When you transcribe the listing that follows, keep every line exact and skip any picture.

**Stored data**:
........

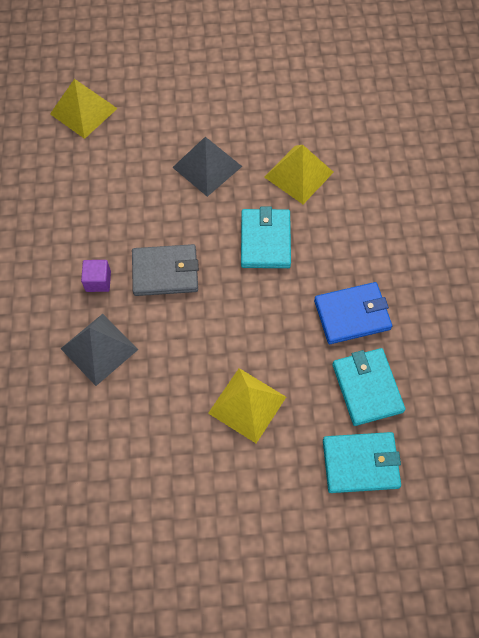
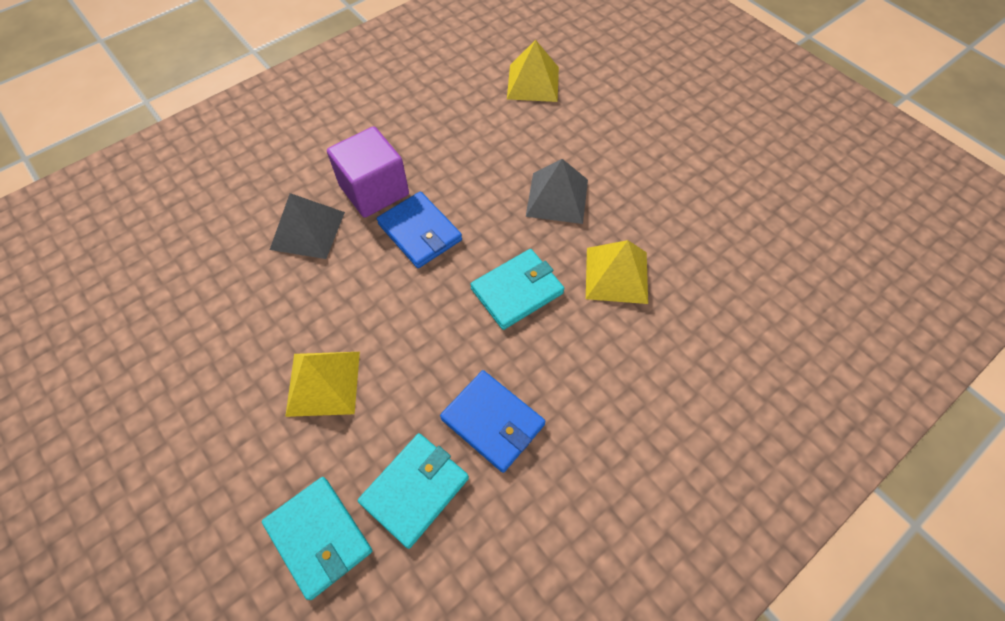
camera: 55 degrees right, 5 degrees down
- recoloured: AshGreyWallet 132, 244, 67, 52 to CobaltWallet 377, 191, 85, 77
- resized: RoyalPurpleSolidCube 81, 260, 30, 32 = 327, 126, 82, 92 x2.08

........

**Written reply**:
camera: 55 degrees right, 5 degrees down
- recoloured: AshGreyWallet 132, 244, 67, 52 to CobaltWallet 377, 191, 85, 77
- resized: RoyalPurpleSolidCube 81, 260, 30, 32 = 327, 126, 82, 92 x2.08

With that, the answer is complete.